— WHAT IS EXPECTED —
When copying the listing below, skip every picture and keep each word as it stands.

☆ ☆ ☆

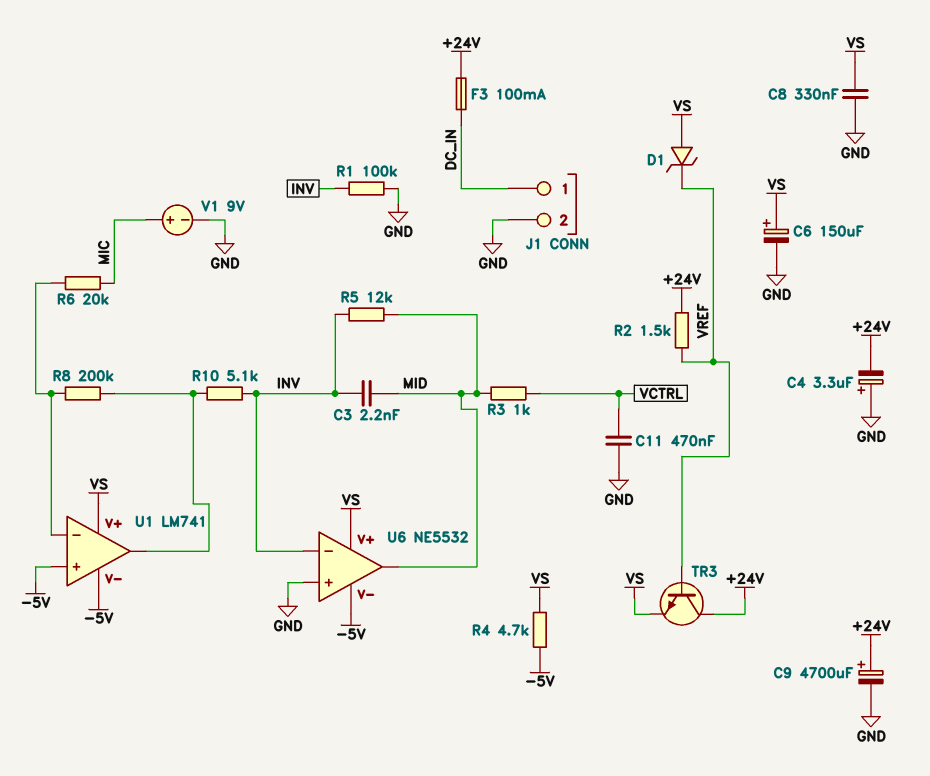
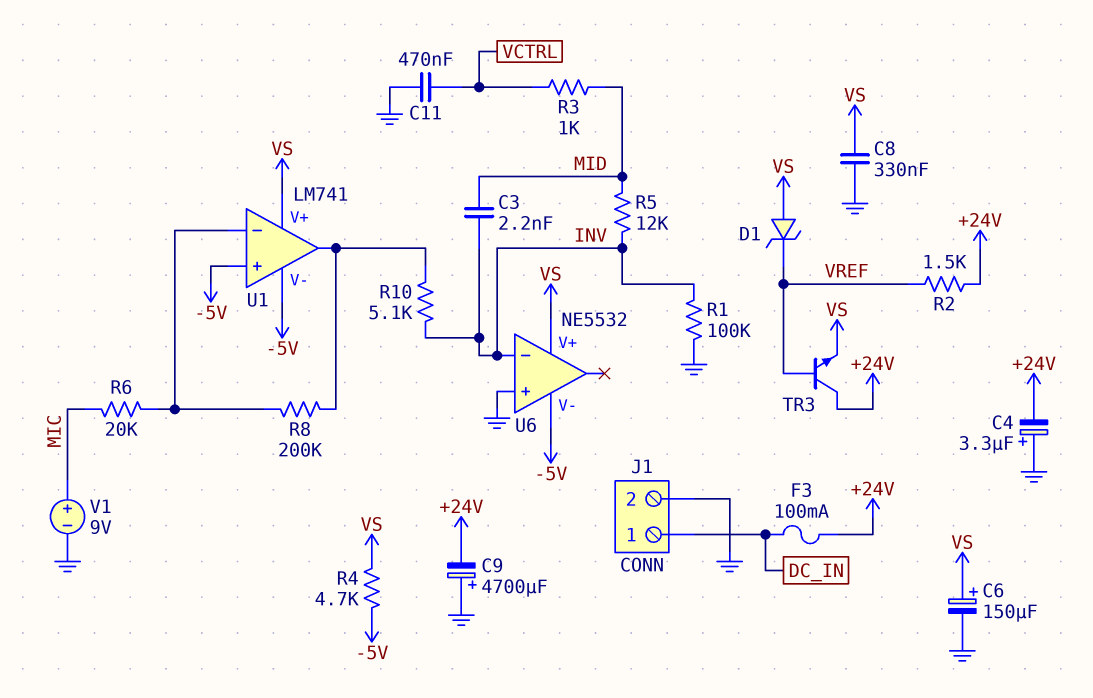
C9: 4700uF (plus +24V, minus GND) -> 4700uF (plus GND, minus +24V)
U6 pin out: MID -> none

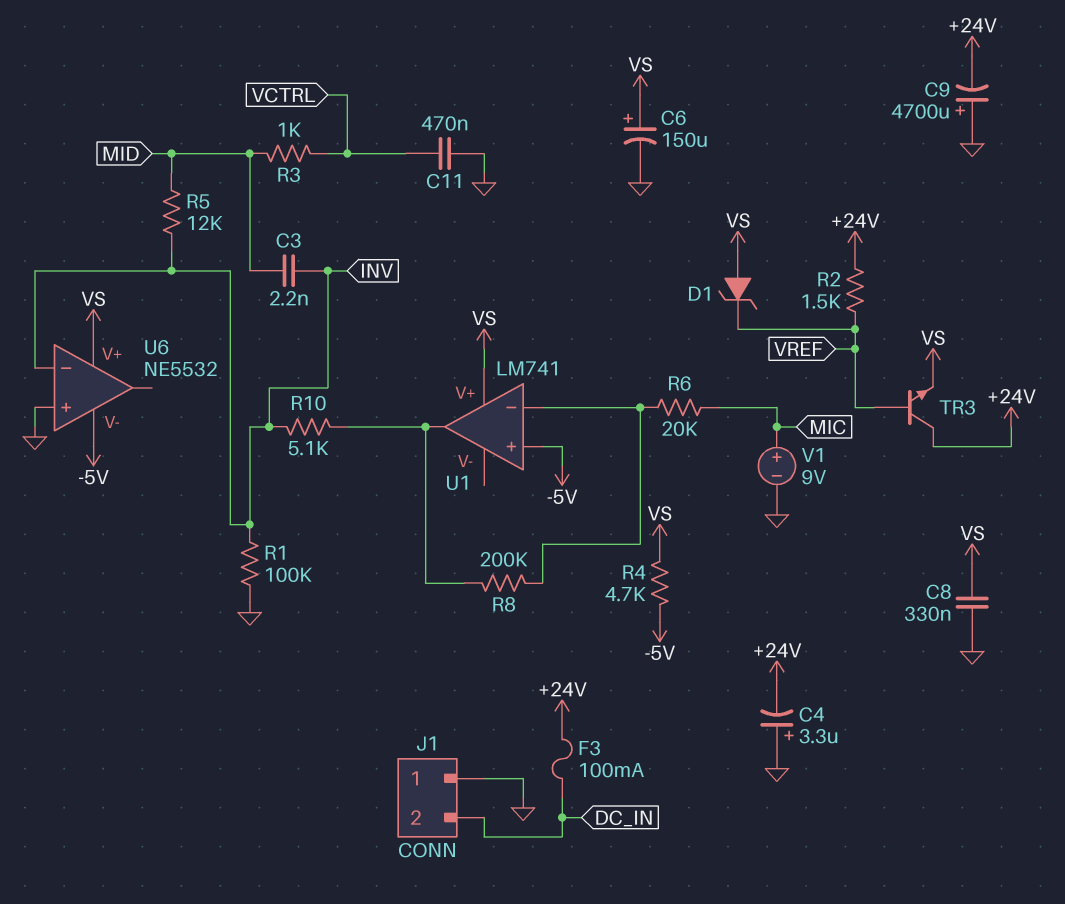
J1 pin 1: DC_IN -> GND
J1 pin 2: GND -> DC_IN
U1 pin V-: -5V -> none

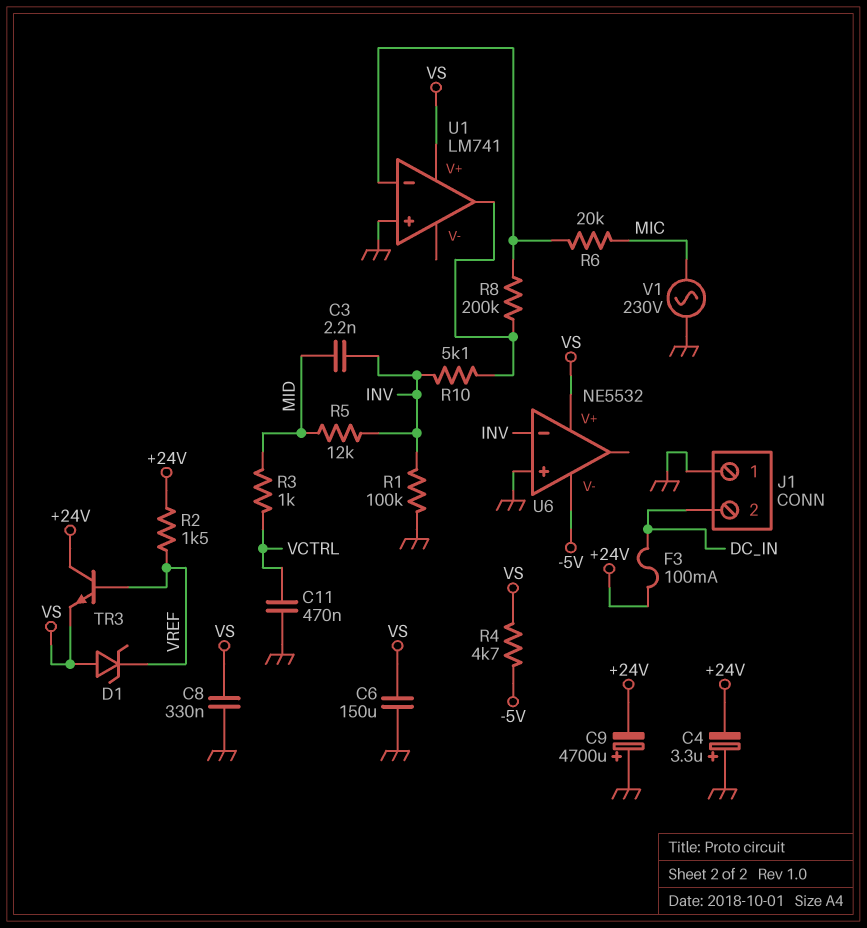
C6: 150uF (plus VS, minus GND) -> 150uF (GND, VS)
U1 pin in+: -5V -> GND
V1: 9V (plus MIC, minus GND) -> AC 230V (GND, MIC)

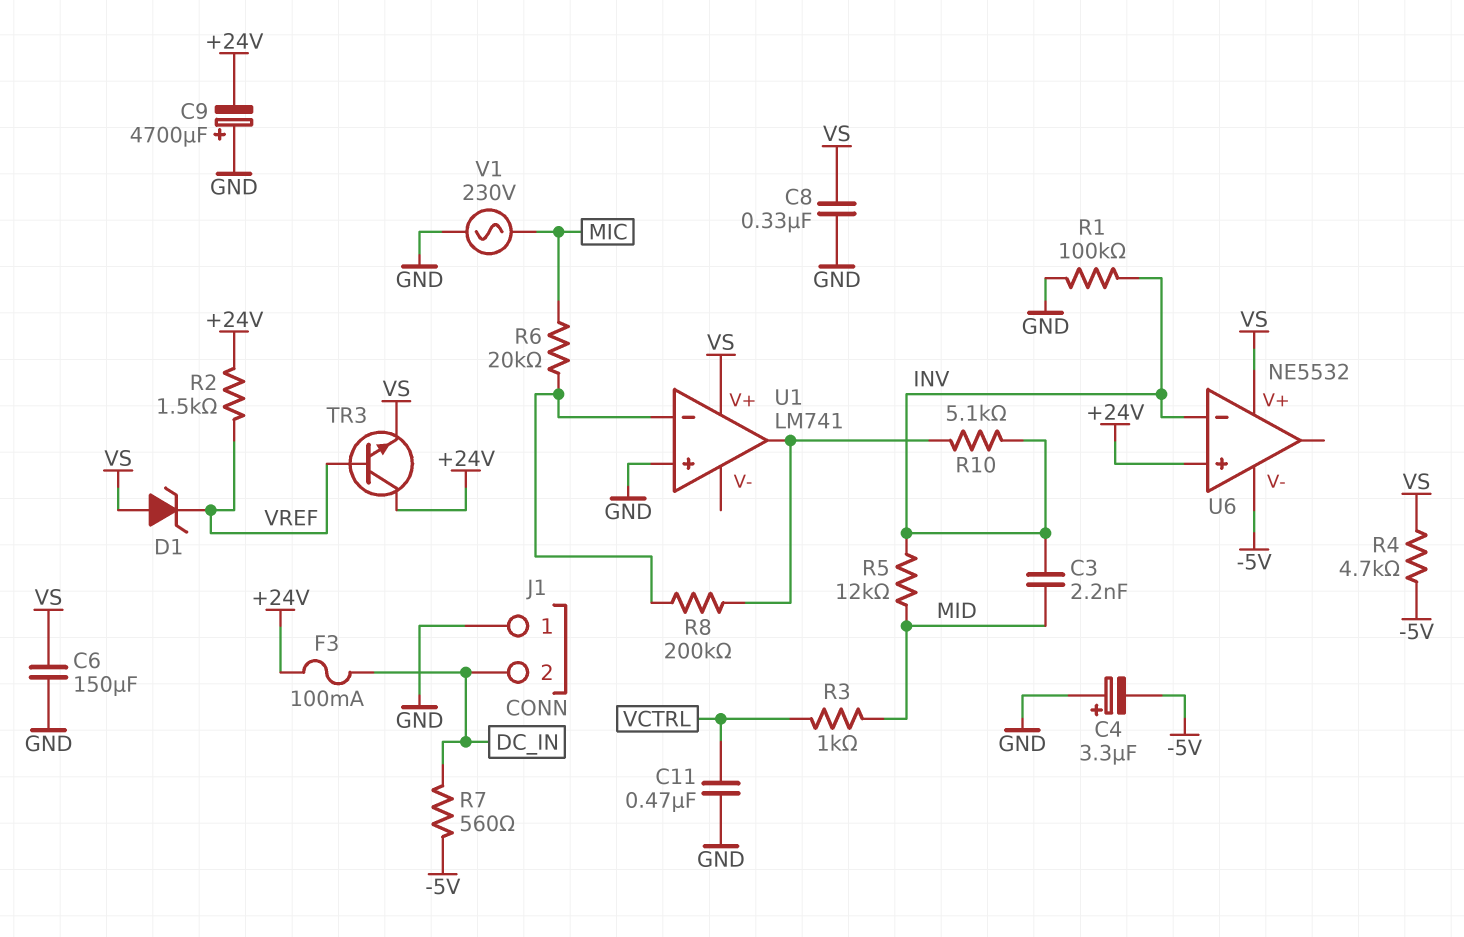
C4: 3.3uF (plus GND, minus +24V) -> 3.3uF (plus GND, minus -5V)
R7: none -> 560 (-5V, DC_IN)
U6 pin in+: GND -> +24V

☆ ☆ ☆

— EXPECTED OUTPUT —
C9: 4700uF (plus +24V, minus GND) -> 4700uF (plus GND, minus +24V)
U6 pin out: MID -> none

J1 pin 1: DC_IN -> GND
J1 pin 2: GND -> DC_IN
U1 pin V-: -5V -> none

C6: 150uF (plus VS, minus GND) -> 150uF (GND, VS)
U1 pin in+: -5V -> GND
V1: 9V (plus MIC, minus GND) -> AC 230V (GND, MIC)

C4: 3.3uF (plus GND, minus +24V) -> 3.3uF (plus GND, minus -5V)
R7: none -> 560 (-5V, DC_IN)
U6 pin in+: GND -> +24V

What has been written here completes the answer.